◆ **THE REQUEST**
No images are to be carried over; print all other material exactly as it stands.

◆ **EXERCISE MATERIALS**
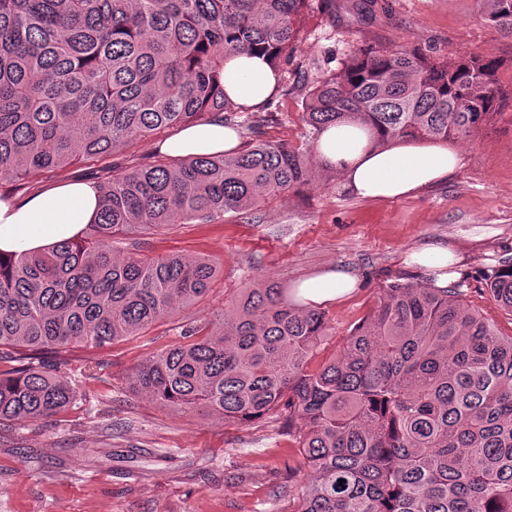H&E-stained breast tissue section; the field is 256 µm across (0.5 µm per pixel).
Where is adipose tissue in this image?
I'll list each match as a JSON object with an SVG mask.
<instances>
[{"label": "adipose tissue", "mask_w": 512, "mask_h": 512, "mask_svg": "<svg viewBox=\"0 0 512 512\" xmlns=\"http://www.w3.org/2000/svg\"><path fill=\"white\" fill-rule=\"evenodd\" d=\"M224 91L244 111L258 110L275 92L278 74L265 57L247 52L224 59ZM239 135L220 120L189 125L156 143L158 154L175 158L188 154L234 153ZM320 161L336 166L347 187L371 199L402 197L444 180L459 163L455 151L441 145L399 143L385 148L367 144L360 126L331 127L320 138ZM101 201L95 183L74 180L22 200L0 198V253L41 250L80 236L95 219ZM357 277L337 266L301 280L299 295L313 305L344 296L356 288Z\"/></svg>", "instance_id": "1"}]
</instances>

◆ **RESPONSE TO THE EXERCISE**
H&E-stained breast tissue section; the field is 256 µm across (0.5 µm per pixel).
Where is adipose tissue in this image?
I'll list each match as a JSON object with an SVG mask.
<instances>
[{"label": "adipose tissue", "mask_w": 512, "mask_h": 512, "mask_svg": "<svg viewBox=\"0 0 512 512\" xmlns=\"http://www.w3.org/2000/svg\"><path fill=\"white\" fill-rule=\"evenodd\" d=\"M224 91L244 111L258 110L275 92L278 74L265 57L247 52L224 59ZM239 135L220 120L189 125L156 143L158 154L175 158L188 154L234 153ZM320 161L336 166L347 187L371 199L402 197L444 180L459 163L455 151L441 145L399 143L385 148L367 144L360 126L331 127L320 138ZM101 201L95 183L74 180L22 200L0 198V253L41 250L80 236L95 219ZM357 277L337 266L301 280L299 295L313 305L344 296L356 288Z\"/></svg>", "instance_id": "1"}]
</instances>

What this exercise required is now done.